* Exercise directions
Find the line below that contains "DHT2 pin GND: GND -> none". Transcribe it and every line after it exactly, adding nothing.

____

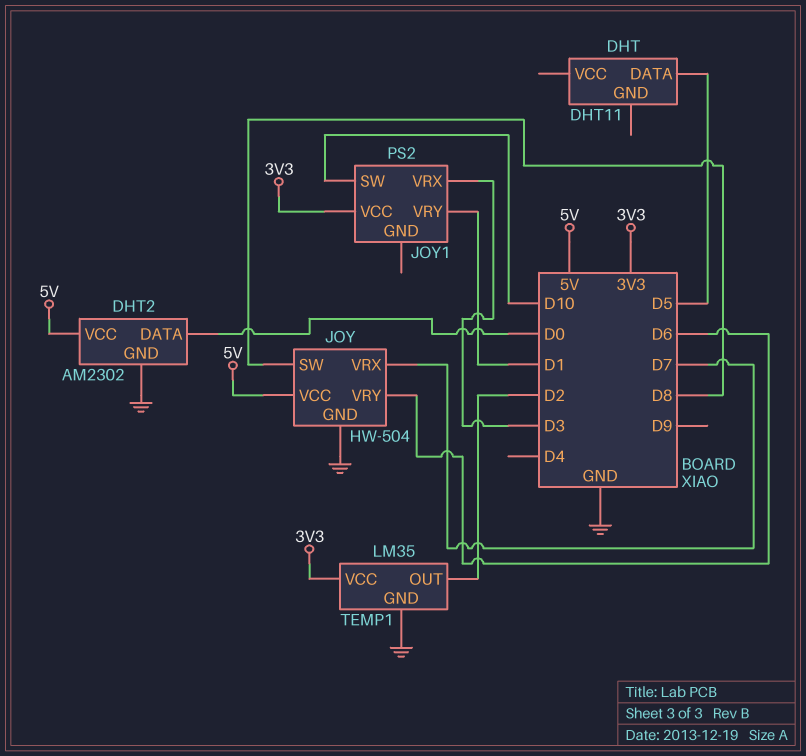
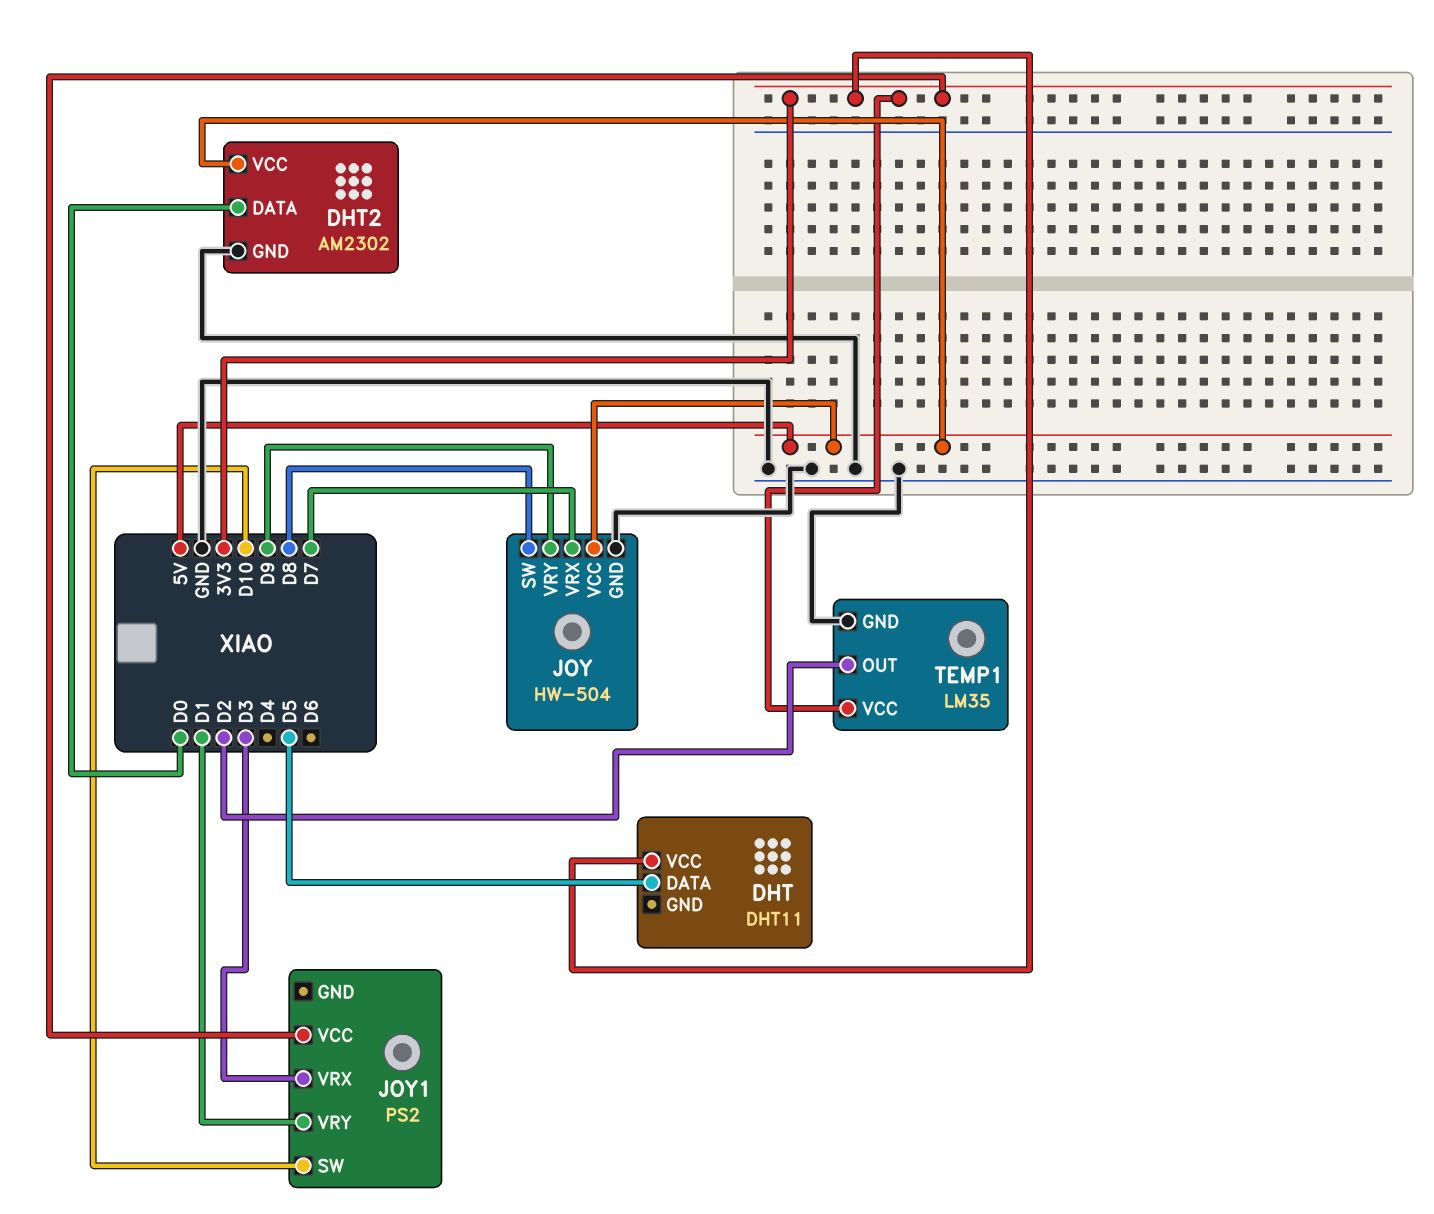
DHT pin VCC: none -> 3V3
JOY pin VRY: D6 -> D9

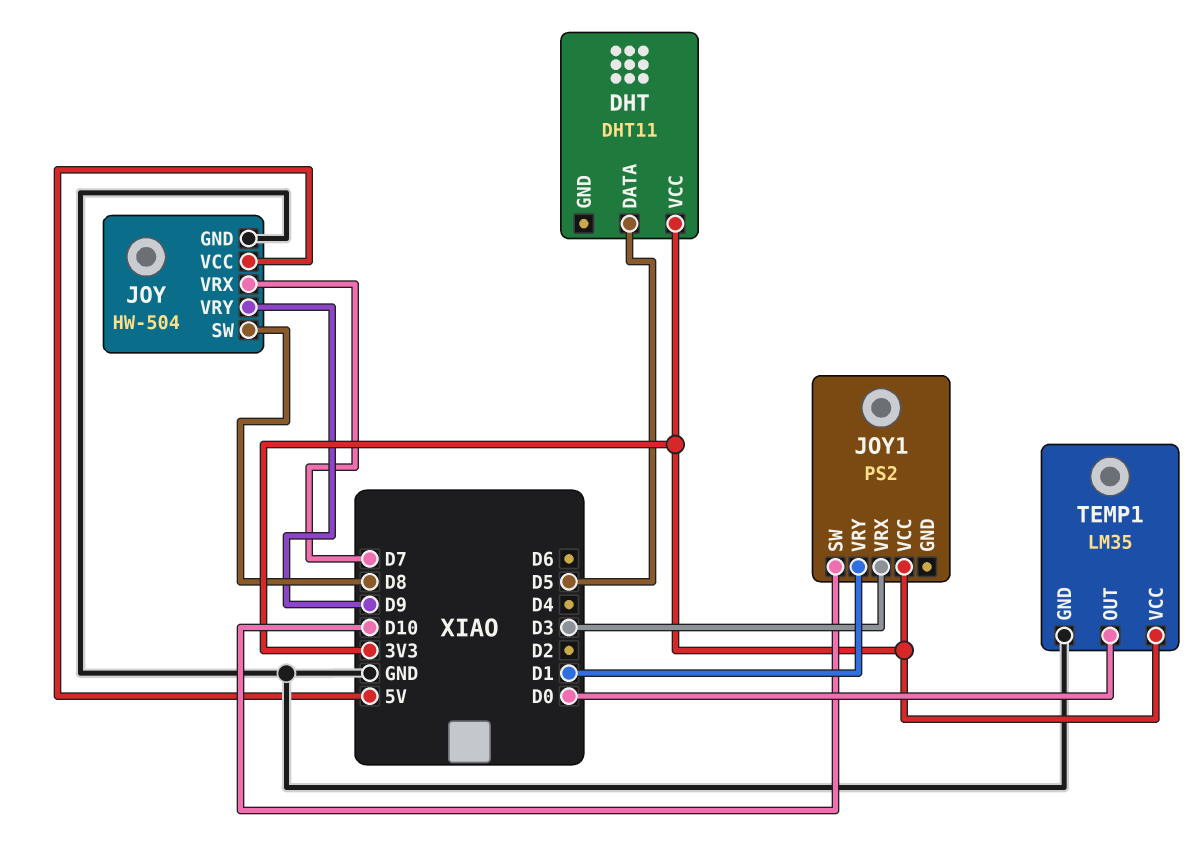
DHT2: AM2302 -> none
DHT2 pin DATA: D0 -> none
DHT2 pin GND: GND -> none
DHT2 pin VCC: 5V -> none
TEMP1 pin OUT: D2 -> D0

____

* Written reply
DHT2 pin GND: GND -> none
DHT2 pin VCC: 5V -> none
TEMP1 pin OUT: D2 -> D0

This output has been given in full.